TASK TO CARRY OUT » When you reach the line containing "(576, 209) = (168, 164): green", begin copying, and keep copying each line exactly until the listing ends.

THE RECORDS »
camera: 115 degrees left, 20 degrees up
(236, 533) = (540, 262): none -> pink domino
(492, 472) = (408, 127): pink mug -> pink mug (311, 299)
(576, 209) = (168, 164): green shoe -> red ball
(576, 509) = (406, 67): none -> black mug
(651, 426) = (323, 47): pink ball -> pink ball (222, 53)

WRITTEN SOLUTION »
(576, 209) = (168, 164): green shoe -> red ball
(576, 509) = (406, 67): none -> black mug
(651, 426) = (323, 47): pink ball -> pink ball (222, 53)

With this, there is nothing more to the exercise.